▶ _Task prompt_
Only one stretch of the records below is wanted: the lines from the one holding "POT2: 50k -> 5k" through the one holding "TFT3 pin SDI: RX -> D0". Return it exactly, both ends included.

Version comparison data
--- START ---
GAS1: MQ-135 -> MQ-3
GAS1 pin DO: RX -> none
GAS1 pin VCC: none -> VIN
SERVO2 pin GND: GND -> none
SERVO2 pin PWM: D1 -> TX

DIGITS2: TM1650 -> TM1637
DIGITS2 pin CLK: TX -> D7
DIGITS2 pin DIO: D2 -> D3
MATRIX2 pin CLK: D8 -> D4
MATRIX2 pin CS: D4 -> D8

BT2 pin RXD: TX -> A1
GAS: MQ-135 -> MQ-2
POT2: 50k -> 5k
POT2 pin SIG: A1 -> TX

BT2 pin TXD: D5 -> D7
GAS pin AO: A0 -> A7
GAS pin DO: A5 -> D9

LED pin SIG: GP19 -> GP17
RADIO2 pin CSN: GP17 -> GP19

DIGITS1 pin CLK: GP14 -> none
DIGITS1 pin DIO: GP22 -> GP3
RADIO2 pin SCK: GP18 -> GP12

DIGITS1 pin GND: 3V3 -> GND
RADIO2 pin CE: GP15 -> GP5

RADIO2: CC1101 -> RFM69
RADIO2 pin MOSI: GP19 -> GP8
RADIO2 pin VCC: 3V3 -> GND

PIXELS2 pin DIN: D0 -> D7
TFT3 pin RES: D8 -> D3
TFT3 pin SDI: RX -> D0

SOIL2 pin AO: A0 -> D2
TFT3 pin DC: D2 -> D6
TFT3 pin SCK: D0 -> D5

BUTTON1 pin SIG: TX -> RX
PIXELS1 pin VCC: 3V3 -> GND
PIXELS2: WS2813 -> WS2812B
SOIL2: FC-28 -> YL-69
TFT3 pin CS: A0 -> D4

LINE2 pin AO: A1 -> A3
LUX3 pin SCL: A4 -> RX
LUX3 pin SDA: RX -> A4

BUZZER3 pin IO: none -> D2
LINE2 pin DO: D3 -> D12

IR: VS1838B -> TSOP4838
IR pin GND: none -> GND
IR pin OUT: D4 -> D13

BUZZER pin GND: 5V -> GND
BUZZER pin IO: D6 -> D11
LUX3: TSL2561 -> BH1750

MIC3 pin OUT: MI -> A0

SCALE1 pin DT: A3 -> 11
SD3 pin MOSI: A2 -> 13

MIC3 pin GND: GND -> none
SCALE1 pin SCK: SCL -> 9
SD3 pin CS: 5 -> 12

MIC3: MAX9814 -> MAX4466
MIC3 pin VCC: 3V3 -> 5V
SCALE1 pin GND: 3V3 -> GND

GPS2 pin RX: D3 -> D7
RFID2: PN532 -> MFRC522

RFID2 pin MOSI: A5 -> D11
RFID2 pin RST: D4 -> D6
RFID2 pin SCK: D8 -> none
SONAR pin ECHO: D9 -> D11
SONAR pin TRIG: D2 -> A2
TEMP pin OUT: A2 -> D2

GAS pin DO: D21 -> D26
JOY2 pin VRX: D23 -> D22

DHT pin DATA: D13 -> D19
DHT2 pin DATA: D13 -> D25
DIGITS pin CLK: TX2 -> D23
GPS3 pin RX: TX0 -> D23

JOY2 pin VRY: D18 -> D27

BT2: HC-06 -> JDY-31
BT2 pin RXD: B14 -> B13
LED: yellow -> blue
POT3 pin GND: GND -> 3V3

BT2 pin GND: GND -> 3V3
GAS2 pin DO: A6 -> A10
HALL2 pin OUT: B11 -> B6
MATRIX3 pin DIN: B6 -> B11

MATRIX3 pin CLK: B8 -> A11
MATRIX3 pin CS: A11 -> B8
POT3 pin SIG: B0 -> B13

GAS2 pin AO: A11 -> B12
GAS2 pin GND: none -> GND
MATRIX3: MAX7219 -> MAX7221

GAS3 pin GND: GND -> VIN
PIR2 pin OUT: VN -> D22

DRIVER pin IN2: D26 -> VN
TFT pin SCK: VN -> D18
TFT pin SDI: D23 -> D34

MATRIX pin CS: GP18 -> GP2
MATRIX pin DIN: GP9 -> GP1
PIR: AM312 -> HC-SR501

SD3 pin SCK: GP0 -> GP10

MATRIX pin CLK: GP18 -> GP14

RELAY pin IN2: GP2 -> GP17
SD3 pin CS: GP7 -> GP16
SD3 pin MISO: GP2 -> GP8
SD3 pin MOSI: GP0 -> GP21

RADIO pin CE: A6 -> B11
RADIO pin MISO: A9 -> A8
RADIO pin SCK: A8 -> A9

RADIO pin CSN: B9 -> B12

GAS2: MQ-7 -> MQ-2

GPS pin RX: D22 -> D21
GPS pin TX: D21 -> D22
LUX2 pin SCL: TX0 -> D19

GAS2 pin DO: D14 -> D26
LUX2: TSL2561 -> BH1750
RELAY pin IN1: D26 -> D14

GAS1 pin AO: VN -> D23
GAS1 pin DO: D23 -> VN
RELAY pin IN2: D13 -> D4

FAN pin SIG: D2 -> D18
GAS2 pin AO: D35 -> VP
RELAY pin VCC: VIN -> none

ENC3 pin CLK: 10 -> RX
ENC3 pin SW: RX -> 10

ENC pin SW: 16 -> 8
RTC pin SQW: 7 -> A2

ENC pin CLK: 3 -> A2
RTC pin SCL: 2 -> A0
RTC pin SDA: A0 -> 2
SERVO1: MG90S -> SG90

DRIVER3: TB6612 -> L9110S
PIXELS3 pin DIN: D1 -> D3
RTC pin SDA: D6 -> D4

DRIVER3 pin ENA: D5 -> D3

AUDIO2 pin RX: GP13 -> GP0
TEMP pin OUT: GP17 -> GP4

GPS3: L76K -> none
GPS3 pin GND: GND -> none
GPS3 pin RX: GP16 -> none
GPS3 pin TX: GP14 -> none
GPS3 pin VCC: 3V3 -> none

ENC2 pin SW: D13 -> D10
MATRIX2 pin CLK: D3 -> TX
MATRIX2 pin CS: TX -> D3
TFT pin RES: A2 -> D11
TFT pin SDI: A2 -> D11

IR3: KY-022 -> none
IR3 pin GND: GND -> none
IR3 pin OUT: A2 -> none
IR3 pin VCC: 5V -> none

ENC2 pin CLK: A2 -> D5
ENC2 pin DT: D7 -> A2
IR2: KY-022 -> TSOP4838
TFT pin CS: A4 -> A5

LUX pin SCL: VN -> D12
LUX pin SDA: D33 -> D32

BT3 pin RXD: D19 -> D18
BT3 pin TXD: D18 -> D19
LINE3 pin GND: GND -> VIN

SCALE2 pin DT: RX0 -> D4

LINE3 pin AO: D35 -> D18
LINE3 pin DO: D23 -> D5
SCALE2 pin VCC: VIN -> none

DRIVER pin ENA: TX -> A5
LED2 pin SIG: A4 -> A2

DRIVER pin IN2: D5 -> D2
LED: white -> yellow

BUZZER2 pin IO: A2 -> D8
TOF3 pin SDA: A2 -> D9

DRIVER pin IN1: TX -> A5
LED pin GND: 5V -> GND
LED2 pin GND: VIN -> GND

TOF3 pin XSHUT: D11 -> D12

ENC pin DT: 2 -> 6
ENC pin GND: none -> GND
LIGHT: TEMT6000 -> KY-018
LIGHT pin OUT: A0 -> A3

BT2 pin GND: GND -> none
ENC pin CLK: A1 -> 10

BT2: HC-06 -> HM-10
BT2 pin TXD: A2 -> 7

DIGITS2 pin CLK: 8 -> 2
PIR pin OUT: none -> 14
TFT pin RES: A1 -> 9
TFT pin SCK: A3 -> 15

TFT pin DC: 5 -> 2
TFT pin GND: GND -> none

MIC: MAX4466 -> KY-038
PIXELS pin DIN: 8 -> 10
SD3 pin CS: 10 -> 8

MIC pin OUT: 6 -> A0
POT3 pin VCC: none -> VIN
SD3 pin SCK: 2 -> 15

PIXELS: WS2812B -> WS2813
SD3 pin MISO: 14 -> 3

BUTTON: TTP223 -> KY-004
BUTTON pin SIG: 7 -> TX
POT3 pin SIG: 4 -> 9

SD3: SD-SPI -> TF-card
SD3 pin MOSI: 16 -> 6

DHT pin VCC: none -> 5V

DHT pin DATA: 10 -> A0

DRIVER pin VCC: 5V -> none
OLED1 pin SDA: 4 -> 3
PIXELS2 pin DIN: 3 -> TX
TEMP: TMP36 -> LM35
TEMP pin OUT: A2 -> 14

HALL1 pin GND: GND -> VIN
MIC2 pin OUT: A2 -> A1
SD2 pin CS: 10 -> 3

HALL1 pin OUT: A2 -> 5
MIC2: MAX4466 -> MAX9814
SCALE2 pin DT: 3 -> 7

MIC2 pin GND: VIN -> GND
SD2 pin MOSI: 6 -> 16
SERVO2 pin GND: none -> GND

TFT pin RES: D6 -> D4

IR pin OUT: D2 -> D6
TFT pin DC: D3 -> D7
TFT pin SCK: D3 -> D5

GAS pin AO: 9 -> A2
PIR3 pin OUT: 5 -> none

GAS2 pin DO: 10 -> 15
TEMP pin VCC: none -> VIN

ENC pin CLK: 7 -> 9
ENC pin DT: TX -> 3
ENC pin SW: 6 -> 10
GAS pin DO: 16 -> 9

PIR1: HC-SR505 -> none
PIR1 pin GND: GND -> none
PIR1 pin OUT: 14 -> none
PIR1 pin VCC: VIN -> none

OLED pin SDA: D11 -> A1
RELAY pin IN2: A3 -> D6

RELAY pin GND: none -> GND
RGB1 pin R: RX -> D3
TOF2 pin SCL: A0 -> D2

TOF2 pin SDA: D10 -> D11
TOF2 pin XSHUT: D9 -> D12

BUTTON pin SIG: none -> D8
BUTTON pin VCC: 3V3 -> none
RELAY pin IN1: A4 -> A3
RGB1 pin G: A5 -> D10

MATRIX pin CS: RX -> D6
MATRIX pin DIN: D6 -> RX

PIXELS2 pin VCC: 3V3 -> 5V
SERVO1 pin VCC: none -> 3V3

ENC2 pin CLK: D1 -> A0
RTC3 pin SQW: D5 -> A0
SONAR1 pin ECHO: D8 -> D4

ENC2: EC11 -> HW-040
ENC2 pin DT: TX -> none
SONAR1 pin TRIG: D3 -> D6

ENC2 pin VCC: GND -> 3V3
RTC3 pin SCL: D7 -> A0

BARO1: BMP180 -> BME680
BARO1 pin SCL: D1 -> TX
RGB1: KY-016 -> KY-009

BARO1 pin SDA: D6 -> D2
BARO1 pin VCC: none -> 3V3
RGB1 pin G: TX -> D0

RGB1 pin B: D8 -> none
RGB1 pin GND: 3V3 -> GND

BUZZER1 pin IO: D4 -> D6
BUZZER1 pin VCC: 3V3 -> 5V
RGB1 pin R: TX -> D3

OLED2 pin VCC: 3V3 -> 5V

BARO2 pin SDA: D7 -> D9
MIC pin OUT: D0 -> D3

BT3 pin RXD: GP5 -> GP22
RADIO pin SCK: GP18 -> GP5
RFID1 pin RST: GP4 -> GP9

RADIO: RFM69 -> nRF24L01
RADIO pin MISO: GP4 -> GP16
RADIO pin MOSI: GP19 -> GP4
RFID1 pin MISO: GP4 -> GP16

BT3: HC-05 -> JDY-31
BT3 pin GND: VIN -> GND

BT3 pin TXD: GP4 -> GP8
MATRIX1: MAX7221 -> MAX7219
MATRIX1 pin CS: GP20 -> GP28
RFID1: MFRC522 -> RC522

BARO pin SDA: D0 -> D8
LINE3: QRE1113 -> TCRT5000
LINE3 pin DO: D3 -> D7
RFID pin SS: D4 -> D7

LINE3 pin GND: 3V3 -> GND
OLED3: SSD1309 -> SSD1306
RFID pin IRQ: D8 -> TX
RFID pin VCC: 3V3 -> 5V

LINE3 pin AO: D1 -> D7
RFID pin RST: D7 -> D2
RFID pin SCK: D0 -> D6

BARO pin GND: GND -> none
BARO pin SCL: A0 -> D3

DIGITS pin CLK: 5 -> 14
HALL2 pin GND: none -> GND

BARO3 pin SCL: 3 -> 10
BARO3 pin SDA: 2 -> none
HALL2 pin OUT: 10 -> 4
--- END ---
▶ _Response below_
POT2: 50k -> 5k
POT2 pin SIG: A1 -> TX

BT2 pin TXD: D5 -> D7
GAS pin AO: A0 -> A7
GAS pin DO: A5 -> D9

LED pin SIG: GP19 -> GP17
RADIO2 pin CSN: GP17 -> GP19

DIGITS1 pin CLK: GP14 -> none
DIGITS1 pin DIO: GP22 -> GP3
RADIO2 pin SCK: GP18 -> GP12

DIGITS1 pin GND: 3V3 -> GND
RADIO2 pin CE: GP15 -> GP5

RADIO2: CC1101 -> RFM69
RADIO2 pin MOSI: GP19 -> GP8
RADIO2 pin VCC: 3V3 -> GND

PIXELS2 pin DIN: D0 -> D7
TFT3 pin RES: D8 -> D3
TFT3 pin SDI: RX -> D0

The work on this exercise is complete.